## Available data:
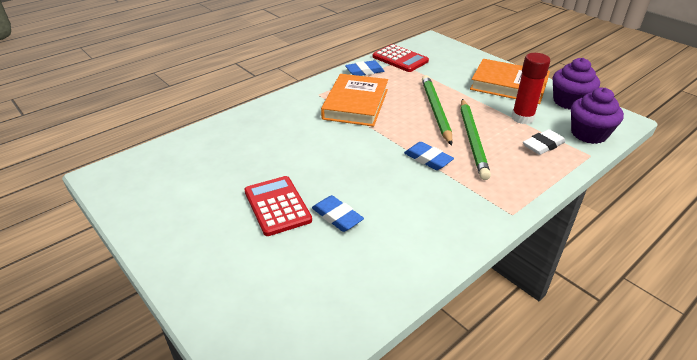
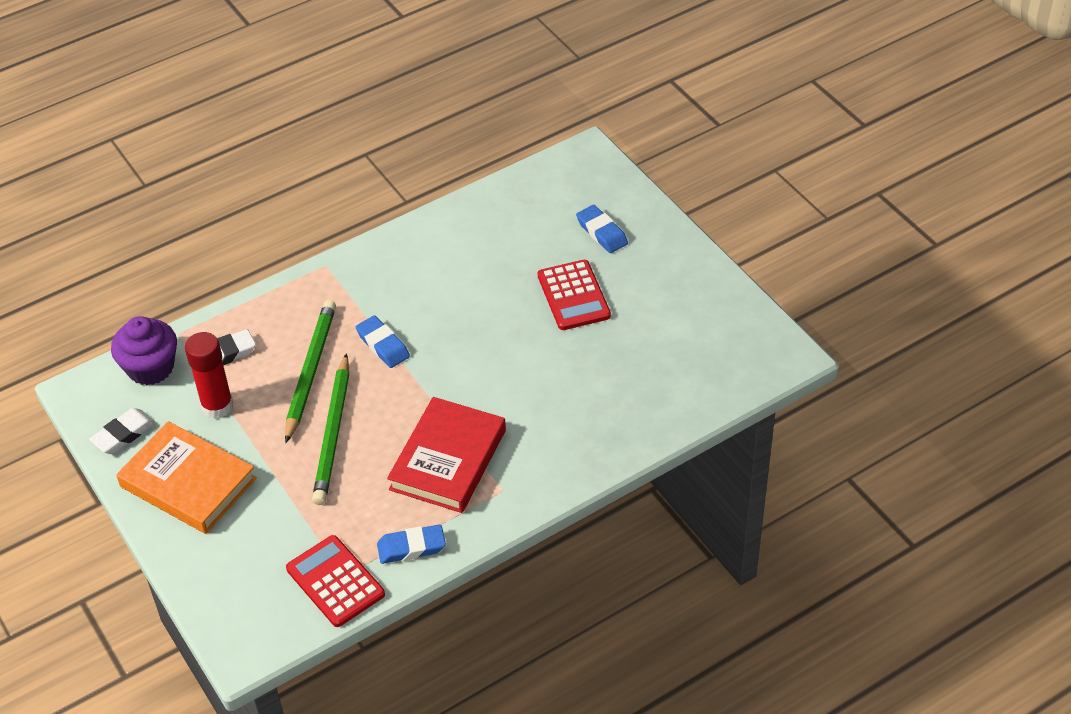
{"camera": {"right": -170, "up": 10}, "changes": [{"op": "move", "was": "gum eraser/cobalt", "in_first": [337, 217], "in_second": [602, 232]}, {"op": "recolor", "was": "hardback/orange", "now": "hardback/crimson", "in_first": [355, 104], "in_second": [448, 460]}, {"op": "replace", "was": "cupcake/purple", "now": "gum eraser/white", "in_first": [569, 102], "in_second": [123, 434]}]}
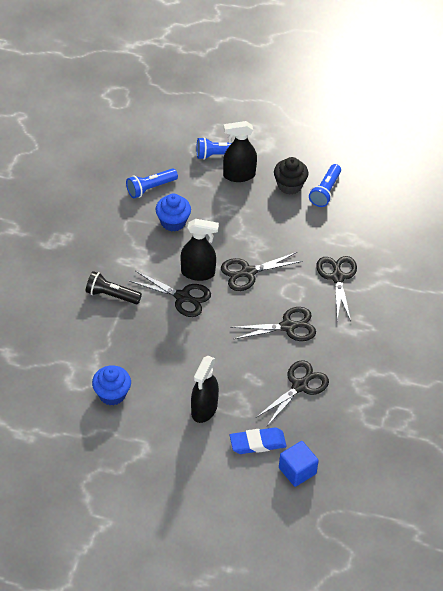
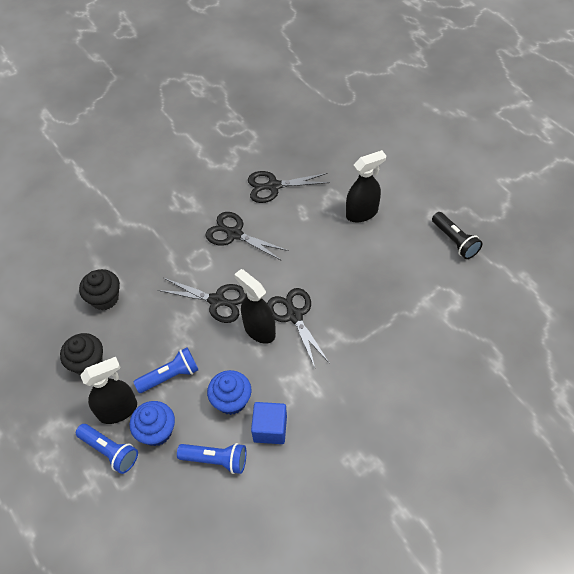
{"camera": {"right": -135, "up": 5}, "changes": [{"op": "move", "was": "flashlight/jet-black", "in_first": [111, 295], "in_second": [454, 241]}, {"op": "move", "was": "cupcake/cobalt", "in_first": [112, 394], "in_second": [156, 431]}, {"op": "rotate", "was": "spray bottle/jet-black", "in_first": [239, 175], "in_second": [118, 410], "clockwise": -60}, {"op": "delete", "was": "gum eraser/cobalt", "in_first": [257, 443]}, {"op": "move", "was": "block/cobalt", "in_first": [297, 471], "in_second": [270, 429]}, {"op": "move", "was": "flashlight/cobalt", "in_first": [325, 191], "in_second": [170, 376]}, {"op": "delete", "was": "shears/jet-black", "in_first": [337, 277]}, {"op": "insert", "now": "cupcake/jet-black", "in_second": [105, 298]}]}
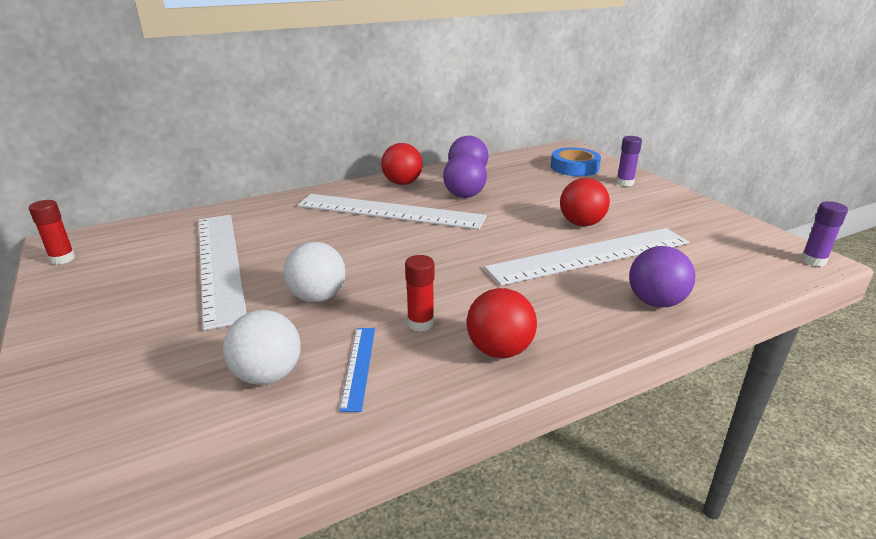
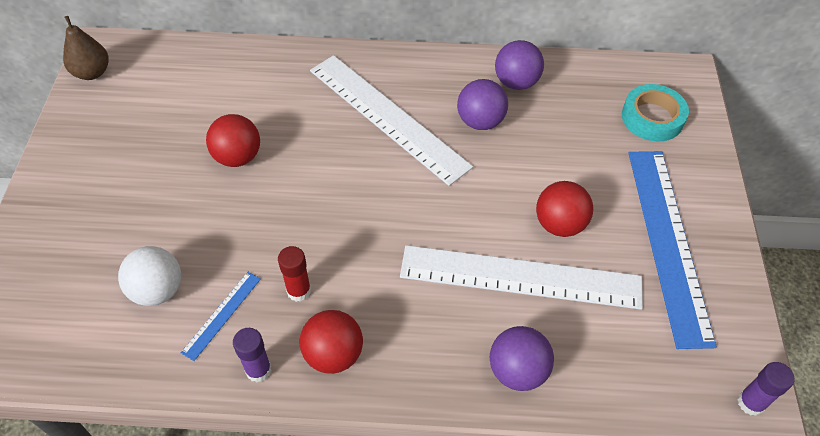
{"camera": {"right": 30, "up": 25}, "changes": [{"op": "replace", "was": "glue stick/crimson", "now": "pear/russet", "in_first": [62, 259], "in_second": [92, 73]}, {"op": "delete", "was": "straightedge/white", "in_first": [219, 264]}, {"op": "delete", "was": "play ball/white", "in_first": [318, 297]}, {"op": "move", "was": "play ball/crimson", "in_first": [402, 183], "in_second": [238, 157]}, {"op": "recolor", "was": "sticky tape/cobalt", "now": "sticky tape/teal", "in_first": [574, 167], "in_second": [652, 118]}, {"op": "move", "was": "glue stick/purple", "in_first": [624, 183], "in_second": [258, 370]}, {"op": "insert", "now": "straightedge/cobalt", "in_second": [668, 242]}]}
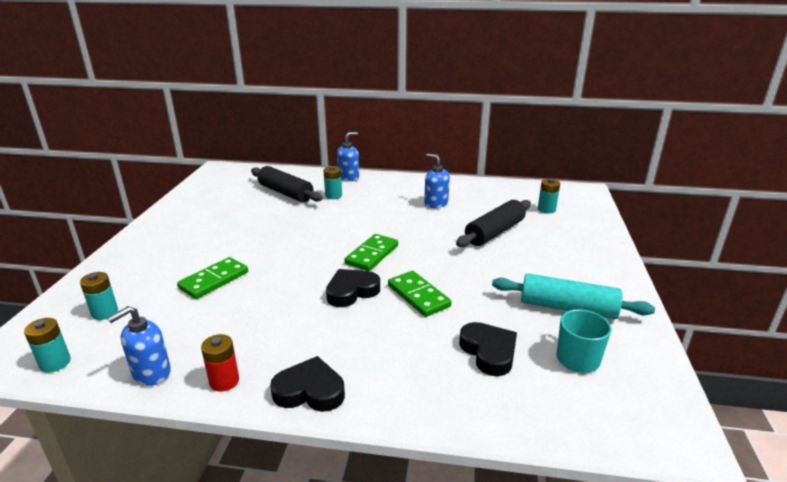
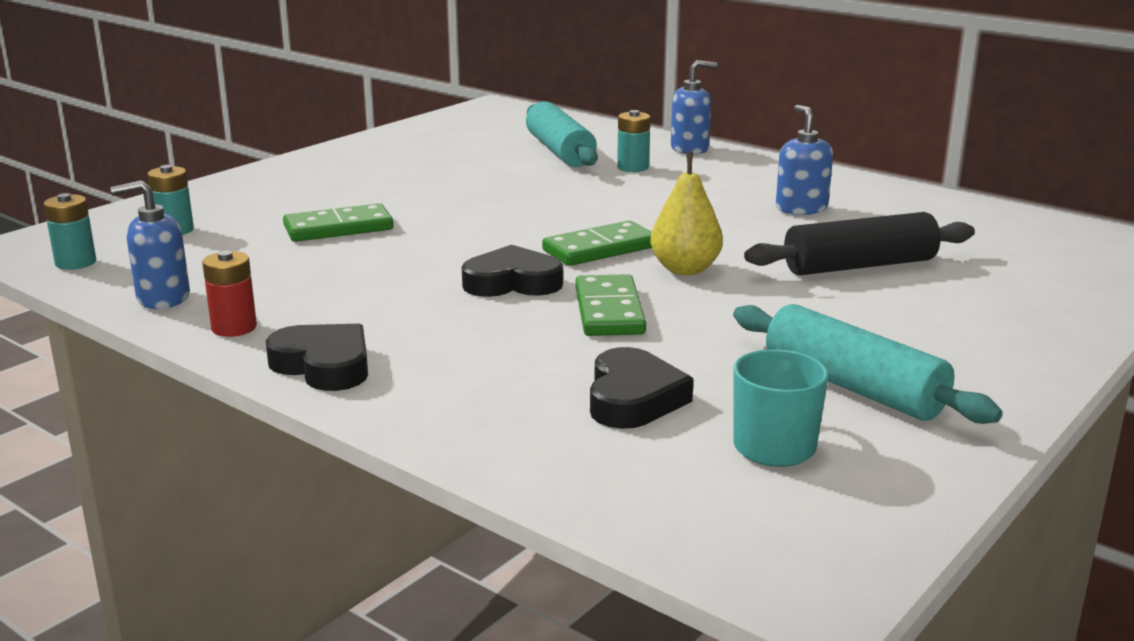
{"camera": {"right": 30, "up": -5}, "changes": [{"op": "recolor", "was": "dough roller/jet-black", "now": "dough roller/teal", "in_first": [285, 193], "in_second": [560, 151]}, {"op": "delete", "was": "AA battery/teal", "in_first": [546, 209]}, {"op": "insert", "now": "pear/bright yellow", "in_second": [685, 269]}]}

## Directions for this task:
From the first line to the last, retype the data exactly, without images.

## Solution to this exercise:
{"camera": {"right": -170, "up": 10}, "changes": [{"op": "move", "was": "gum eraser/cobalt", "in_first": [337, 217], "in_second": [602, 232]}, {"op": "recolor", "was": "hardback/orange", "now": "hardback/crimson", "in_first": [355, 104], "in_second": [448, 460]}, {"op": "replace", "was": "cupcake/purple", "now": "gum eraser/white", "in_first": [569, 102], "in_second": [123, 434]}]}
{"camera": {"right": -135, "up": 5}, "changes": [{"op": "move", "was": "flashlight/jet-black", "in_first": [111, 295], "in_second": [454, 241]}, {"op": "move", "was": "cupcake/cobalt", "in_first": [112, 394], "in_second": [156, 431]}, {"op": "rotate", "was": "spray bottle/jet-black", "in_first": [239, 175], "in_second": [118, 410], "clockwise": -60}, {"op": "delete", "was": "gum eraser/cobalt", "in_first": [257, 443]}, {"op": "move", "was": "block/cobalt", "in_first": [297, 471], "in_second": [270, 429]}, {"op": "move", "was": "flashlight/cobalt", "in_first": [325, 191], "in_second": [170, 376]}, {"op": "delete", "was": "shears/jet-black", "in_first": [337, 277]}, {"op": "insert", "now": "cupcake/jet-black", "in_second": [105, 298]}]}
{"camera": {"right": 30, "up": 25}, "changes": [{"op": "replace", "was": "glue stick/crimson", "now": "pear/russet", "in_first": [62, 259], "in_second": [92, 73]}, {"op": "delete", "was": "straightedge/white", "in_first": [219, 264]}, {"op": "delete", "was": "play ball/white", "in_first": [318, 297]}, {"op": "move", "was": "play ball/crimson", "in_first": [402, 183], "in_second": [238, 157]}, {"op": "recolor", "was": "sticky tape/cobalt", "now": "sticky tape/teal", "in_first": [574, 167], "in_second": [652, 118]}, {"op": "move", "was": "glue stick/purple", "in_first": [624, 183], "in_second": [258, 370]}, {"op": "insert", "now": "straightedge/cobalt", "in_second": [668, 242]}]}
{"camera": {"right": 30, "up": -5}, "changes": [{"op": "recolor", "was": "dough roller/jet-black", "now": "dough roller/teal", "in_first": [285, 193], "in_second": [560, 151]}, {"op": "delete", "was": "AA battery/teal", "in_first": [546, 209]}, {"op": "insert", "now": "pear/bright yellow", "in_second": [685, 269]}]}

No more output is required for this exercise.